Report each line from the entries in which "none" can be found.
****
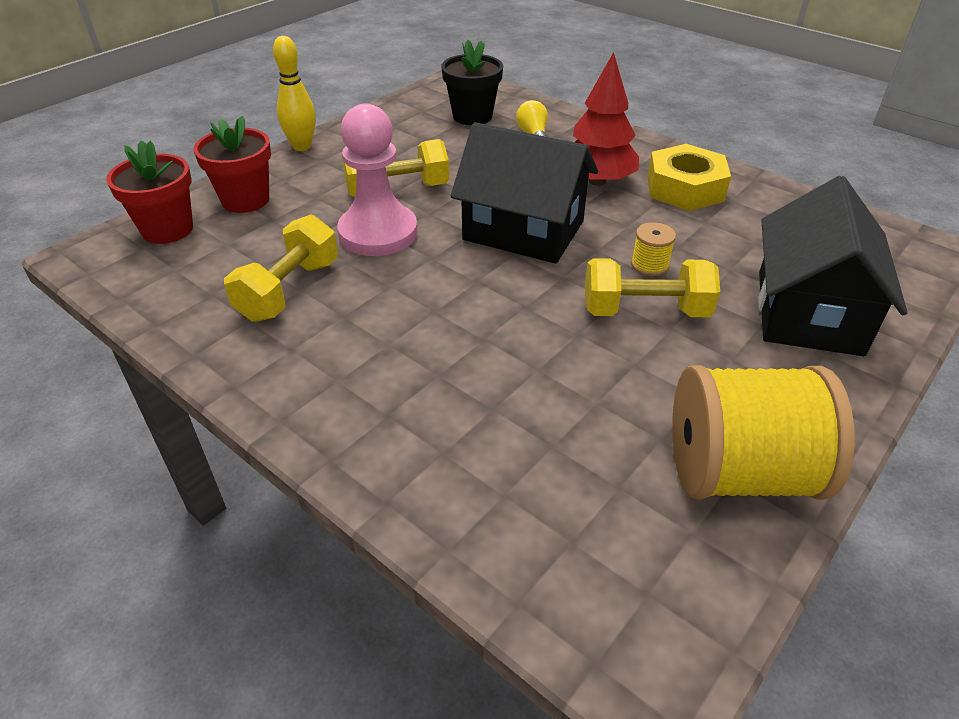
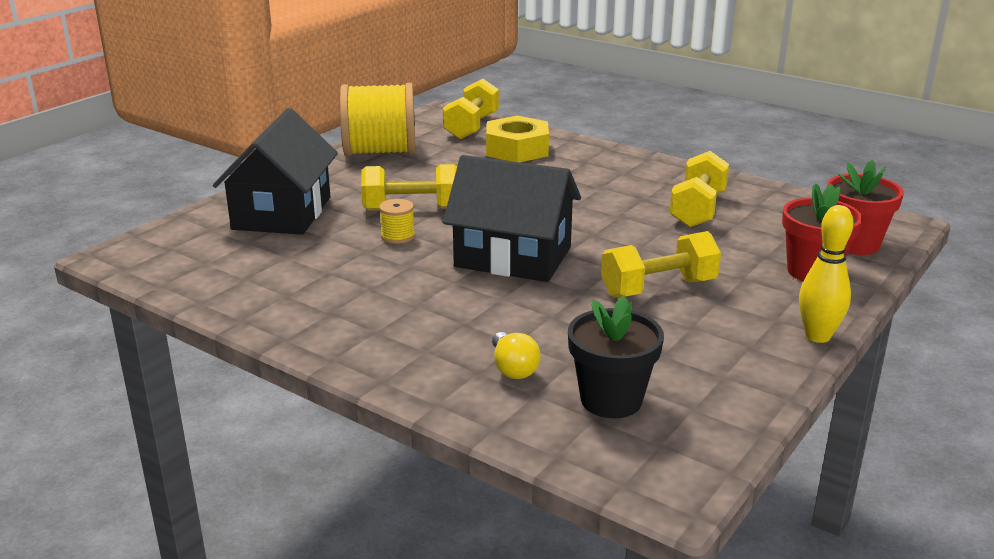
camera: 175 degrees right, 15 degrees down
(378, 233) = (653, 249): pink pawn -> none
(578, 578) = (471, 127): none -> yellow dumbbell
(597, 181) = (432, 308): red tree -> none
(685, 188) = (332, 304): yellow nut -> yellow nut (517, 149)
****
_Solution to the exercise_
(378, 233) = (653, 249): pink pawn -> none
(578, 578) = (471, 127): none -> yellow dumbbell
(597, 181) = (432, 308): red tree -> none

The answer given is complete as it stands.